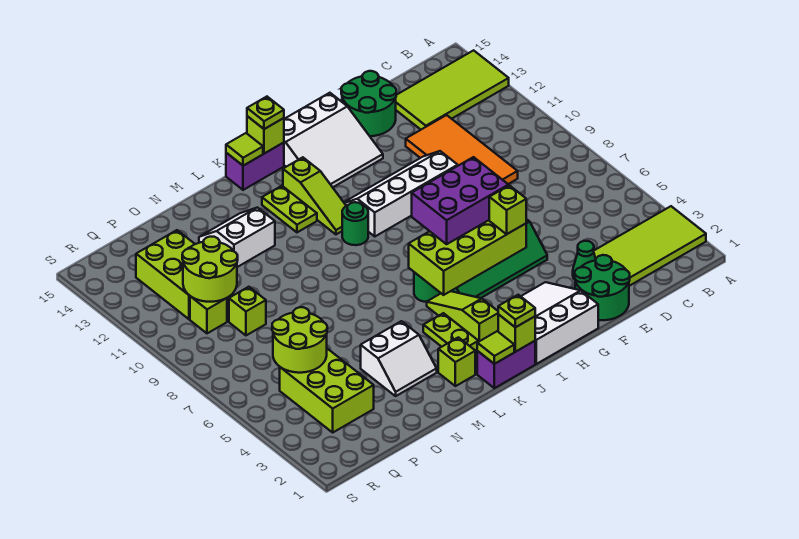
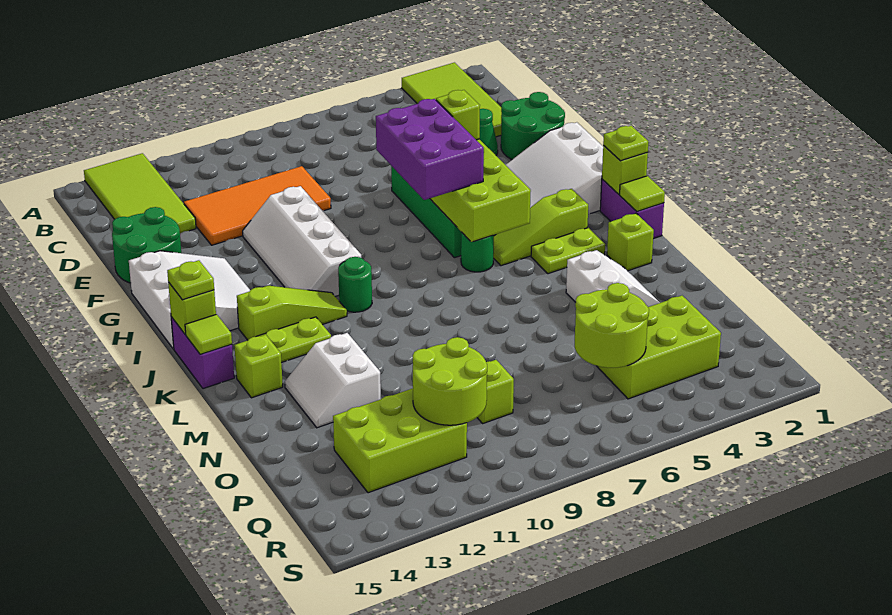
lime brick Q10 level 1 -> lime brick L14 level 1

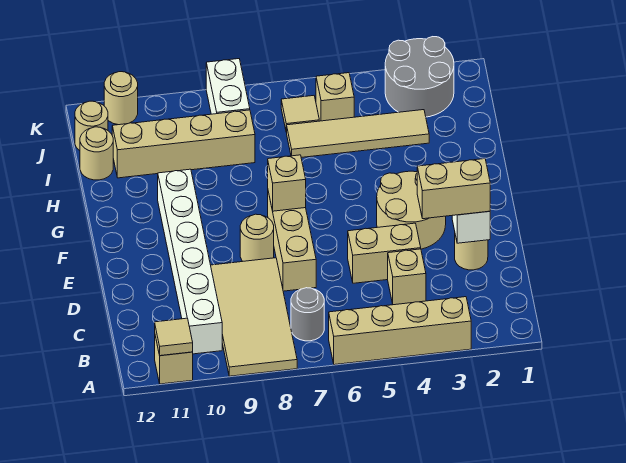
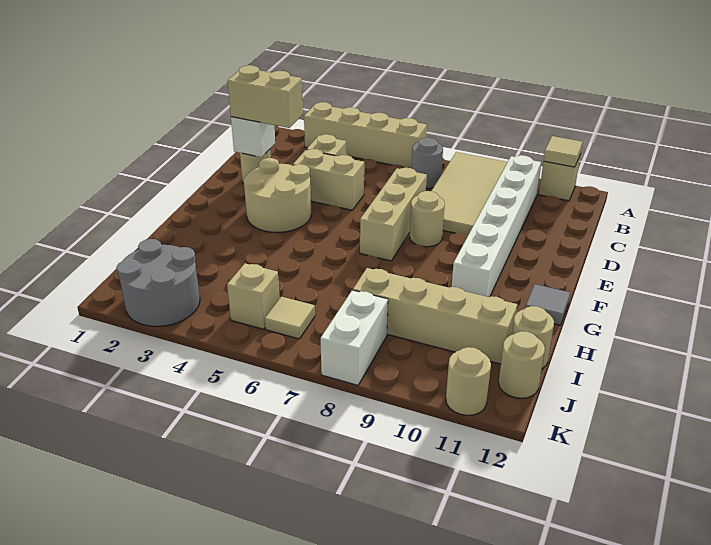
tan brick F7 level 2 -> none
none -> grey tile G12 level 1
tan tile I3:I6 level 1 -> none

────────────────────────────────────────

## WORK INSTRUCTION
Only the pictures may be dropped when you copy the data above; everything else stays exact.

## OUTPUT FOR THIS TASK
lime brick Q10 level 1 -> lime brick L14 level 1

tan brick F7 level 2 -> none
none -> grey tile G12 level 1
tan tile I3:I6 level 1 -> none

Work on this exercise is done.